**Task brief**
Find each line in the records below that contains the string "kern", and copy those lines out in full.

<<<<

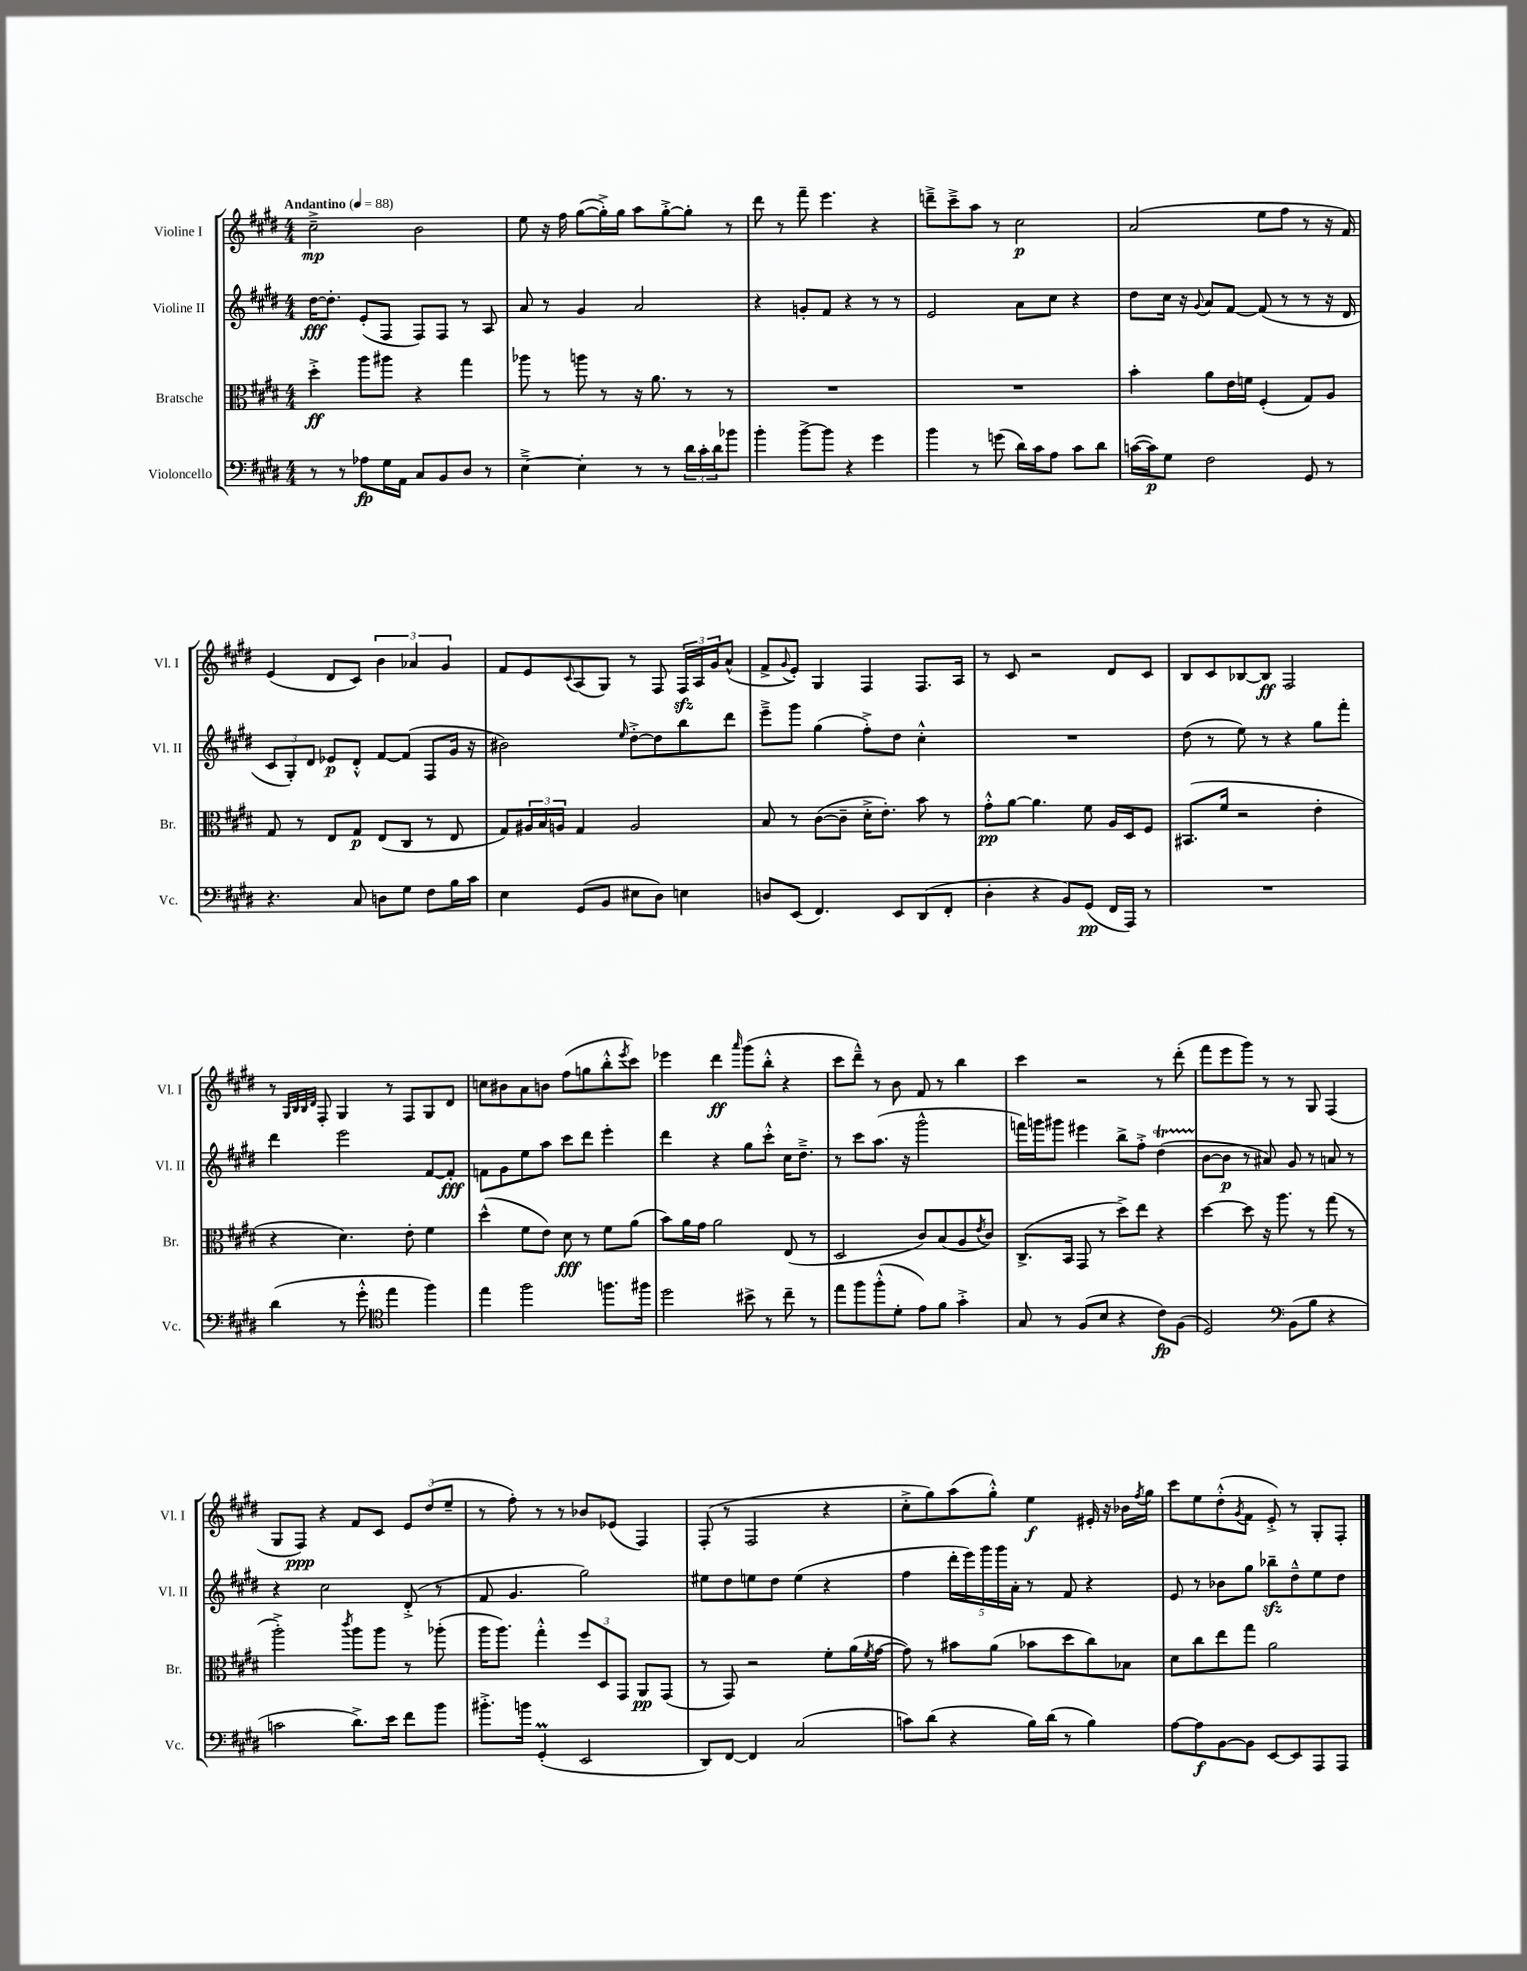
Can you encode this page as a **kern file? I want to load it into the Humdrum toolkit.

**kern	**dynam	**kern	**dynam	**kern	**dynam	**kern	**dynam
*part4	*part4	*part3	*part3	*part2	*part2	*part1	*part1
*staff4	*staff4	*staff3	*staff3	*staff2	*staff2	*staff1	*staff1
*I"Violoncello	*	*I"Bratsche	*	*I"Violine II	*	*I"Violine I	*
*I'Vc.	*	*I'Br.	*	*I'Vl. II	*	*I'Vl. I	*
*clefF4	*	*clefC3	*	*clefG2	*	*clefG2	*
*k[f#c#g#d#]	*	*k[f#c#g#d#]	*	*k[f#c#g#d#]	*	*k[f#c#g#d#]	*
*M4/4	*	*M4/4	*	*M4/4	*	*M4/4	*
*MM88	*	*MM88	*	*MM88	*	*MM88	*
=1	=1	=1	=1	=1	=1	=1	=1
!	!	!	!	!	!	!LO:TX:a:B:t=Andantino	!
8r	.	4dd#'^\	ff	[16dd#\KL	fff	2cc#~^\	mp
.	.	.	.	8.dd#'\J]	.	.	.
8r	.	.	.	.	.	.	.
8A-X\L	fp	8aa\L	.	(8e'/L	.	.	.
16G#\L	.	8aa#X\J	.	8F#/J	.	.	.
16AA\JJ	.	.	.	.	.	.	.
8C#/L	.	4r	.	8F#/L)	.	2b\	.
8BB/	.	.	.	8F#/J	.	.	.
8D#/J	.	4gg#\	.	8r	.	.	.
8r	.	.	.	8A/	.	.	.
=2	=2	=2	=2	=2	=2	=2	=2
[4E~^\	.	8aa-X\	.	8a/	.	8ee\	.
.	.	8r	.	8r	.	16r	.
.	.	.	.	.	.	16ff#\	.
4E'\]	.	8aan\	.	4g#/	.	([8gg#\L	.
.	.	8r	.	.	.	16gg#'^\L])	.
.	.	.	.	.	.	16gg#\JJ	.
8r	.	16r	.	2a/	.	8aa\L	.
.	.	8.a\	.	.	.	.	.
8r	.	.	.	.	.	[8gg#'^\	.
24d#\LL	.	8r	.	.	.	8gg#'\J]	.
24c#'\	.	.	.	.	.	.	.
24d#\J	.	.	.	.	.	.	.
8b-X\J	.	8r	.	.	.	8r	.
=3	=3	=3	=3	=3	=3	=3	=3
4b'\	.	1r	.	4r	.	8ddd#\	.
.	.	.	.	.	.	8r	.
[8b^\L	.	.	.	8gn'/L	.	8fff#~\	.
8b\J]	.	.	.	8f#/J	.	4.eee\	.
4r	.	.	.	4r	.	.	.
4g#\	.	.	.	8r	.	4r	.
.	.	.	.	8r	.	.	.
=4	=4	=4	=4	=4	=4	=4	=4
4b\	.	1r	.	2e/	.	8dddn~^\L	.
.	.	.	.	.	.	8ccc#~^\	.
8r	.	.	.	.	.	8aa\J	.
(8gn\	.	.	.	.	.	8r	.
16d#\LL)	.	.	.	8a\L	.	2cc#\	p
16c#\J	.	.	.	.	.	.	.
8A\J	.	.	.	8cc#\J	.	.	.
8c#\L	.	.	.	4r	.	.	.
8d#\J	.	.	.	.	.	.	.
=5	=5	=5	=5	=5	=5	=5	=5
([16cn\LL	.	4b'\	.	8dd#\L	.	(2a/	.
16c\J])	p	.	.	.	.	.	.
8G#\J	.	.	.	16cc#\Jk	.	.	.
.	.	.	.	16r	.	.	.
.	.	.	.	8qqg#/	.	.	.
2F#\	.	8a\L	.	8a/L	.	.	.
.	.	16e\L	.	[8f#/J	.	.	.
.	.	16fn\JJ	.	.	.	.	.
.	.	(4F#'/	.	(8f#/]	.	8ee\L	.
.	.	.	.	8r	.	8ff#\J	.
8GG#/	.	8G#/L)	.	8r	.	8r	.
8r	.	8A/J	.	16r	.	16r	.
.	.	.	.	16d#/	.	16f#/)	.
!!LO:LB:g=z
=6	=6	=6	=6	=6	=6	=6	=6
4.r	.	8G#/	.	12c#/L	.	(4e/	.
.	.	.	.	12G#'/)	.	.	.
.	.	8r	.	.	.	.	.
.	.	.	.	12d#/J	.	.	.
.	.	8E/L	.	8e-X/L	p	8d#/L	.
8C#/	.	8G#/J	p	8d#'^^/J	.	8c#/J)	.
8Dn\L	.	(8E/L	.	[8f#/L	.	6b\	.
8G#\J	.	8C#/J	.	(8f#/J]	.	.	.
.	.	.	.	.	.	6a-X/	.
8F#\L	.	8r	.	8F#/L	.	.	.
.	.	.	.	.	.	6g#/	.
16B\L	.	8E/	.	16g#/Jk	.	.	.
16c#\JJ	.	.	.	16r	.	.	.
=7	=7	=7	=7	=7	=7	=7	=7
4E\	.	8G#/L)	.	2b#X\)	.	8f#/L	.
.	.	24A#X/L	.	.	.	8e/	.
.	.	24B/	.	.	.	.	.
.	.	24An/JJ	.	.	.	.	.
.	.	.	.	.	.	8qqc#/	.
(8GG#/L	.	4G#/	.	.	.	(8A/	.
8BB/J	.	.	.	.	.	8G#/J)	.
.	.	.	.	16qqee/	.	.	.
8E#X\L	.	2A/	.	[8dd#'^\L	.	8r	.
8D#\J)	.	.	.	8dd#\]	.	8F#/	.
4En\	.	.	.	8bb\	.	24F#zz/LL	.
.	.	.	.	.	.	24A/	.
.	.	.	.	.	.	24g#/J	.
.	.	.	.	8ddd#\J	.	(8a^^/J	.
=8	=8	=8	=8	=8	=8	=8	=8
8Dn/L	.	8B/	.	8eee~^\L	.	8f#^/L	.
.	.	.	.	.	.	8qqg#/	.
(8EE/J	.	8r	.	8ggg#\J	.	8e'/J)	.
4.FF#/)	.	([8c#\L	.	(4gg#\	.	4G#/	.
.	.	8c#~\J]	.	.	.	.	.
.	.	16d#'^\KL	.	8ff#'^\L)	.	4F#/	.
.	.	8.e'\J)	.	.	.	.	.
8EE/L	.	.	.	8dd#\J	.	.	.
(8DD#/	.	8b\	.	4cc#'^^\	.	8.F#/L	.
8FF#'/J	.	8r	.	.	.	.	.
.	.	.	.	.	.	16A/Jk	.
=9	=9	=9	=9	=9	=9	=9	=9
4D#'\	.	8g#'^^\L	pp	1r	.	8r	.
.	.	[8a\J	.	.	.	8c#/	.
4r	.	4.a\]	.	.	.	2r	.
8BB/L)	.	.	.	.	.	.	.
(8GG#/J	pp	8f#\	.	.	.	.	.
16FF#/LL	.	16A/LL	.	.	.	8d#/L	.
16AAA/JJ)	.	16D#/J	.	.	.	.	.
8r	.	8F#/J	.	.	.	8c#/J	.
=10	=10	=10	=10	=10	=10	=10	=10
1r	.	(8.BB#X/L	.	(8dd#\	.	8B/L	.
.	.	.	.	8r	.	8c#/	.
.	.	16f#/Jk	.	.	.	.	.
.	.	2r	.	8ee\)	.	[8B-X/	.
.	.	.	.	8r	.	8B-/J]	ff
.	.	.	.	4r	.	2F#/	.
.	.	4e'\	.	8gg#\L	.	.	.
.	.	.	.	8fff#'\J	.	.	.
!!LO:LB:g=z
=11	=11	=11	=11	=11	=11	=11	=11
(4d#\	.	4r	.	4ddd#\	.	8r	.
.	.	.	.	.	.	32qqG#/LLL	.
.	.	.	.	.	.	32qqB/	.
.	.	.	.	.	.	32qqB/	.
.	.	.	.	.	.	32qqd#/JJJ	.
.	.	.	.	.	.	8F#'/	.
8r	.	4.d#\)	.	2eee\	.	4G#/	.
8g#'^^\	.	.	.	.	.	.	.
*clefC4	*	*	*	*	*	*	*
4ee\	.	.	.	.	.	8r	.
.	.	8e'\	.	.	.	8F#/L	.
4ff#\)	.	4f#\	.	[8f#/L	.	8G#/	.
.	.	.	.	8f#'/J]	fff	8d#/J	.
=12	=12	=12	=12	=12	=12	=12	=12
4ee\	.	(4dd#^^\	.	8fn\L	.	8ccn\L	.
.	.	.	.	8g#\	.	8b#X\	.
2ff#\	.	8f#\L	.	8ee\	.	8a\	.
.	.	8e\J)	.	8aa\J	.	8bn\J	.
.	.	8d#\	fff	8ccc#\L	.	(8ff#\L	.
.	.	8r	.	8ddd#\J	.	8ggn\	.
8.ffn\L	.	8f#\L	.	4eee'\	.	8bb'^^\	.
.	.	.	.	.	.	8qeee/	.
.	.	(8a\J	.	.	.	8ccc#\J)	.
16ff#X\Jk	.	.	.	.	.	.	.
=13	=13	=13	=13	=13	=13	=13	=13
2dd#\	.	8b\L)	.	4ddd#\	.	4eee-X\	.
.	.	16a\L	.	.	.	.	.
.	.	16g#\JJ	.	.	.	.	.
.	.	2a\	.	4r	.	4ddd#\	ff
.	.	.	.	.	.	16qqaaa/	.
8b#X^\	.	.	.	8gg#\L	.	(8ggg#\L	.
8r	.	.	.	8ccc#'^^\J	.	8bb'^^\J	.
8cc#~\	.	(8E/	.	16cc#\KL	.	4r	.
.	.	.	.	8.dd#~^\J	.	.	.
8r	.	8r	.	.	.	.	.
=14	=14	=14	=14	=14	=14	=14	=14
8ee\L	.	2D#/	.	8r	.	8ccc#\L	.
8ff#\	.	.	.	8ccc#\L	.	8ddd#~^^\J)	.
(8ff#'^^\	.	.	.	(8.aa\J	.	8r	.
8d#'\J	.	.	.	.	.	8b\	.
.	.	.	.	16r	.	.	.
8e\L)	.	8c#/L)	.	2ggg#^^\	.	8f#/	.
8f#\J	.	(8B/	.	.	.	8r	.
4g#'^\	.	8A/	.	.	.	4bb\	.
.	.	8qe/	.	.	.	.	.
.	.	8c#/J)	.	.	.	.	.
=15	=15	=15	=15	=15	=15	=15	=15
8G#/	.	(8.C#^/L	.	16fffn\LL)	.	4ccc#\	.
.	.	.	.	16gggn\J	.	.	.
8r	.	.	.	8ggg#X\J	.	.	.
.	.	16BB/Jk	.	.	.	.	.
(8F#/L	.	8GG#/	.	4eee#X\	.	2r	.
8B/J	.	8r	.	.	.	.	.
4r	.	8dd#^\L)	.	8bb^\L	.	.	.
.	.	8ee\J	.	8ff#'^\J	.	.	.
8c#\L)	fp	4r	.	(4dd#t\	.	8r	.
(8F#\J	.	.	.	.	.	(8ddd#'\	.
=16	=16	=16	=16	=16	=16	=16	=16
2D#/)	.	[4dd#\	.	[8b\L	.	8fff#\L	.
.	.	.	.	8b\J]	p	8eee\	.
.	.	8dd#\]	.	8r	.	8ggg#\J)	.
.	.	16r	.	8a#X/)	.	8r	.
.	.	8.aa\	.	.	.	.	.
*clefF4	*	*	*	*	*	*	*
(8BB\L	.	.	.	8g#/	.	8r	.
8B\J	.	8r	.	8r	.	8G#/	.
4r	.	(8gg#\	.	8an/	.	(4F#/	.
.	.	8r	.	8r	.	.	.
!!LO:LB:g=z
=17	=17	=17	=17	=17	=17	=17	=17
2cn\	.	2aa'^\)	.	4r	.	8G#/L	.
.	.	.	.	.	.	8F#/J)	ppp
.	.	.	.	2cc#\	.	4r	.
.	.	8qccc#/	.	.	.	.	.
8.d#^\L)	.	8aa\L	.	.	.	8f#/L	.
.	.	8aa\J	.	.	.	8c#/J	.
16e\Jk	.	.	.	.	.	.	.
8f#\L	.	8r	.	(8d#'^/	.	12e/L	.
.	.	.	.	.	.	(12dd#/	.
8b\J	.	(8aa-X'\	.	8r	.	.	.
.	.	.	.	.	.	12ee~/J	.
=18	=18	=18	=18	=18	=18	=18	=18
8.b#X'^\L	.	16aa\KL	.	8f#/	.	8r	.
.	.	8.aa\J)	.	.	.	.	.
.	.	.	.	4.g#/	.	8ff#'\)	.
16bn\Jk	.	.	.	.	.	.	.
(4GG#m'/	.	4gg#'^^\	.	.	.	8r	.
.	.	.	.	.	.	8r	.
2EE/	.	12ff#/L	.	2gg#\)	.	8b-X/L	.
.	.	12D#/	.	.	.	.	.
.	.	.	.	.	.	(8e-X/J	.
.	.	12GG#/J	.	.	.	.	.
.	.	8AA/L	pp	.	.	4F#/)	.
.	.	(8GG#/J	.	.	.	.	.
=19	=19	=19	=19	=19	=19	=19	=19
8DD#/L)	.	8r	.	8ee#X\L	.	(8F#'/	.
[8FF#/J	.	8GG#/)	.	8dd#\	.	8r	.
4FF#/]	.	2r	.	8een\	.	2F#/	.
.	.	.	.	8dd#\J	.	.	.
(2C#/	.	.	.	(4ee\	.	.	.
.	.	8f#'\L	.	4r	.	4r	.
.	.	(16a\L	.	.	.	.	.
.	.	8qf#/	.	.	.	.	.
.	.	[16g#\JJ	.	.	.	.	.
=20	=20	=20	=20	=20	=20	=20	=20
8cn\L)	.	8g#\])	.	4ff#\	.	8cc#'^\L	.
(8d#\J	.	8r	.	.	.	8gg#\)	.
4r	.	8b#X\L	.	20ddd#'\LL	.	(8aa\	.
.	.	.	.	20eee\)	.	.	.
.	.	.	.	20ggg#\	.	.	.
.	.	(8a\J	.	.	.	8gg#'^^\J)	.
.	.	.	.	20ggg#\	.	.	.
.	.	.	.	20a'\JJ	.	.	.
16B\LL)	.	8b-X\L	.	8r	.	4ee\	f
(16d#\JJ	.	.	.	.	.	.	.
8r	.	8dd#\	.	8f#/	.	.	.
4B\)	.	8cc#\)	.	4r	.	16e#X'/	.
.	.	.	.	.	.	16r	.
.	.	8B-X\J	.	.	.	16b-X\LL	.
.	.	.	.	.	.	8qff#/	.
.	.	.	.	.	.	16gg#\JJ	.
=21	=21	=21	=21	=21	=21	=21	=21
[8A\L	.	8d#\L	.	8e/	.	8ccc#\L	.
8A\]	f	8cc#\	.	8r	.	8ee\	.
[8BB\	.	8ee\	.	8b-X\L	.	(8dd#'^^\	.
.	.	.	.	.	.	8qg#/	.
8BB\J]	.	8gg#\J	.	8gg#\J	.	8f#\J	.
[8EE/L	.	2a\	.	8bb-Xzz~\L	.	8e'^/)	.
8EE/]	.	.	.	8dd#~^^\	.	8r	.
8AAA/	.	.	.	8ee\	.	8G#'/L	.
8AAA/J	.	.	.	8dd#\J	.	8F#'/J	.
==	==	==	==	==	==	==	==
*-	*-	*-	*-	*-	*-	*-	*-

>>>>

**Solution for this task**
Can you encode this page as a **kern file? I want to load it into the Humdrum toolkit.
**kern	**dynam	**kern	**dynam	**kern	**dynam	**kern	**dynam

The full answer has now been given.